### What needs to be done
Would you write out all of the entries below, exactly as they stand?

Object change descriptions:
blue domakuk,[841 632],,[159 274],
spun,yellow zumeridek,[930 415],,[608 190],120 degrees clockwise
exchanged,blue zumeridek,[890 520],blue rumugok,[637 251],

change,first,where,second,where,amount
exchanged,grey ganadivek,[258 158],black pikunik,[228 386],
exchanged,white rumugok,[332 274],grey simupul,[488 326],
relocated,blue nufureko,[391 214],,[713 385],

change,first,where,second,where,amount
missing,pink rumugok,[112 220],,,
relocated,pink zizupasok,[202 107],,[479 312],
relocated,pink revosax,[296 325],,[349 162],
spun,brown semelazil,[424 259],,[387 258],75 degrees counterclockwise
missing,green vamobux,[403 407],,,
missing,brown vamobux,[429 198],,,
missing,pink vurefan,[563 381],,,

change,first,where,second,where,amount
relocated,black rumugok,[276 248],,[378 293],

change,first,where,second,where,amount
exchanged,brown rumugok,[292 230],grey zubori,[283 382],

### Your response
blue domakuk,[841 632],,[159 274],
spun,yellow zumeridek,[930 415],,[608 190],120 degrees clockwise
exchanged,blue zumeridek,[890 520],blue rumugok,[637 251],

change,first,where,second,where,amount
exchanged,grey ganadivek,[258 158],black pikunik,[228 386],
exchanged,white rumugok,[332 274],grey simupul,[488 326],
relocated,blue nufureko,[391 214],,[713 385],

change,first,where,second,where,amount
missing,pink rumugok,[112 220],,,
relocated,pink zizupasok,[202 107],,[479 312],
relocated,pink revosax,[296 325],,[349 162],
spun,brown semelazil,[424 259],,[387 258],75 degrees counterclockwise
missing,green vamobux,[403 407],,,
missing,brown vamobux,[429 198],,,
missing,pink vurefan,[563 381],,,

change,first,where,second,where,amount
relocated,black rumugok,[276 248],,[378 293],

change,first,where,second,where,amount
exchanged,brown rumugok,[292 230],grey zubori,[283 382],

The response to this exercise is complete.